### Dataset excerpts
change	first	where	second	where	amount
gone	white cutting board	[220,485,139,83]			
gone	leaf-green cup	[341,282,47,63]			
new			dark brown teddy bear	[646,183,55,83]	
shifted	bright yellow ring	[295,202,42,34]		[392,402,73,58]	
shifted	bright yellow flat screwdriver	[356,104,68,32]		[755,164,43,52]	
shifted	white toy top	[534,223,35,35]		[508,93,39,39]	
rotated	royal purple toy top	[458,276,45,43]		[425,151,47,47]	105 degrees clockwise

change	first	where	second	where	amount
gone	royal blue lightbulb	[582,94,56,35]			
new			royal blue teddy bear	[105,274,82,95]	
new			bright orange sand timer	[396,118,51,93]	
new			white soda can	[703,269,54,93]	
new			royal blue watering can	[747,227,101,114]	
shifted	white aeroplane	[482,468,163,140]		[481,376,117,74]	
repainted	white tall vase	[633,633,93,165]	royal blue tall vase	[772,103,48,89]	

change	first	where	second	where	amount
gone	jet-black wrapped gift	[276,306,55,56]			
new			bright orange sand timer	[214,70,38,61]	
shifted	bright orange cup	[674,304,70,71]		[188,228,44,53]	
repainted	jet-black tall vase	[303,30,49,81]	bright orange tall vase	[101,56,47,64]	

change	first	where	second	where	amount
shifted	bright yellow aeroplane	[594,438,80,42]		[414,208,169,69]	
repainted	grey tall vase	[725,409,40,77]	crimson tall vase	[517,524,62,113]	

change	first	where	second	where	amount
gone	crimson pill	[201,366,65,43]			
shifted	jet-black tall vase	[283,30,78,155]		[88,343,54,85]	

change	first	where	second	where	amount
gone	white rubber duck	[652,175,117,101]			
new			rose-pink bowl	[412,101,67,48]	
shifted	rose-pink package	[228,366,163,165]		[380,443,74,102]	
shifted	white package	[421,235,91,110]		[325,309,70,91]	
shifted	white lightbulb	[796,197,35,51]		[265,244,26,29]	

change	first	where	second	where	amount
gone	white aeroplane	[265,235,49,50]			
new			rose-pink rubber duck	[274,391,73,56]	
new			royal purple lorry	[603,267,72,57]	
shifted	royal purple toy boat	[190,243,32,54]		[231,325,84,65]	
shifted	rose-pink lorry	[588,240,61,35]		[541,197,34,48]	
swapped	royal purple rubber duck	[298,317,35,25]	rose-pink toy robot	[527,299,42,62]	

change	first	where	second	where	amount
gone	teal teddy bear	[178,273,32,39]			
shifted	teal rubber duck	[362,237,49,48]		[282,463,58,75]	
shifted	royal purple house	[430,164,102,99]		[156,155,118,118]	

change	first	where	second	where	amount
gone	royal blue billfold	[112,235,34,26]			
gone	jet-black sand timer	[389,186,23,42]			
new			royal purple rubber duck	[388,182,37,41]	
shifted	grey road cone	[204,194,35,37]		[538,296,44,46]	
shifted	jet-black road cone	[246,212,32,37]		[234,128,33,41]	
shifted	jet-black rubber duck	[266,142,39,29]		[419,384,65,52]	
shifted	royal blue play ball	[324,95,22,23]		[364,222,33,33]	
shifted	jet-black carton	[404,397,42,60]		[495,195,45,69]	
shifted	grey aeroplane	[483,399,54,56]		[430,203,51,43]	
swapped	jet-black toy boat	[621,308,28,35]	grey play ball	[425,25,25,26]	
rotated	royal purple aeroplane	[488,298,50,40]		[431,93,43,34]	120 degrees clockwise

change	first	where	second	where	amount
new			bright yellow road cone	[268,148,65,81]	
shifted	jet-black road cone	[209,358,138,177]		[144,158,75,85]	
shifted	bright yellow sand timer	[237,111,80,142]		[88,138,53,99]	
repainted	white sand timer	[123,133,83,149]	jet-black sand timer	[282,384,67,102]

### BRIEF
In full and word for word, set down the records shown above.

### SOLUTION FOR THIS EXERCISE
change	first	where	second	where	amount
gone	white cutting board	[220,485,139,83]			
gone	leaf-green cup	[341,282,47,63]			
new			dark brown teddy bear	[646,183,55,83]	
shifted	bright yellow ring	[295,202,42,34]		[392,402,73,58]	
shifted	bright yellow flat screwdriver	[356,104,68,32]		[755,164,43,52]	
shifted	white toy top	[534,223,35,35]		[508,93,39,39]	
rotated	royal purple toy top	[458,276,45,43]		[425,151,47,47]	105 degrees clockwise

change	first	where	second	where	amount
gone	royal blue lightbulb	[582,94,56,35]			
new			royal blue teddy bear	[105,274,82,95]	
new			bright orange sand timer	[396,118,51,93]	
new			white soda can	[703,269,54,93]	
new			royal blue watering can	[747,227,101,114]	
shifted	white aeroplane	[482,468,163,140]		[481,376,117,74]	
repainted	white tall vase	[633,633,93,165]	royal blue tall vase	[772,103,48,89]	

change	first	where	second	where	amount
gone	jet-black wrapped gift	[276,306,55,56]			
new			bright orange sand timer	[214,70,38,61]	
shifted	bright orange cup	[674,304,70,71]		[188,228,44,53]	
repainted	jet-black tall vase	[303,30,49,81]	bright orange tall vase	[101,56,47,64]	

change	first	where	second	where	amount
shifted	bright yellow aeroplane	[594,438,80,42]		[414,208,169,69]	
repainted	grey tall vase	[725,409,40,77]	crimson tall vase	[517,524,62,113]	

change	first	where	second	where	amount
gone	crimson pill	[201,366,65,43]			
shifted	jet-black tall vase	[283,30,78,155]		[88,343,54,85]	

change	first	where	second	where	amount
gone	white rubber duck	[652,175,117,101]			
new			rose-pink bowl	[412,101,67,48]	
shifted	rose-pink package	[228,366,163,165]		[380,443,74,102]	
shifted	white package	[421,235,91,110]		[325,309,70,91]	
shifted	white lightbulb	[796,197,35,51]		[265,244,26,29]	

change	first	where	second	where	amount
gone	white aeroplane	[265,235,49,50]			
new			rose-pink rubber duck	[274,391,73,56]	
new			royal purple lorry	[603,267,72,57]	
shifted	royal purple toy boat	[190,243,32,54]		[231,325,84,65]	
shifted	rose-pink lorry	[588,240,61,35]		[541,197,34,48]	
swapped	royal purple rubber duck	[298,317,35,25]	rose-pink toy robot	[527,299,42,62]	

change	first	where	second	where	amount
gone	teal teddy bear	[178,273,32,39]			
shifted	teal rubber duck	[362,237,49,48]		[282,463,58,75]	
shifted	royal purple house	[430,164,102,99]		[156,155,118,118]	

change	first	where	second	where	amount
gone	royal blue billfold	[112,235,34,26]			
gone	jet-black sand timer	[389,186,23,42]			
new			royal purple rubber duck	[388,182,37,41]	
shifted	grey road cone	[204,194,35,37]		[538,296,44,46]	
shifted	jet-black road cone	[246,212,32,37]		[234,128,33,41]	
shifted	jet-black rubber duck	[266,142,39,29]		[419,384,65,52]	
shifted	royal blue play ball	[324,95,22,23]		[364,222,33,33]	
shifted	jet-black carton	[404,397,42,60]		[495,195,45,69]	
shifted	grey aeroplane	[483,399,54,56]		[430,203,51,43]	
swapped	jet-black toy boat	[621,308,28,35]	grey play ball	[425,25,25,26]	
rotated	royal purple aeroplane	[488,298,50,40]		[431,93,43,34]	120 degrees clockwise

change	first	where	second	where	amount
new			bright yellow road cone	[268,148,65,81]	
shifted	jet-black road cone	[209,358,138,177]		[144,158,75,85]	
shifted	bright yellow sand timer	[237,111,80,142]		[88,138,53,99]	
repainted	white sand timer	[123,133,83,149]	jet-black sand timer	[282,384,67,102]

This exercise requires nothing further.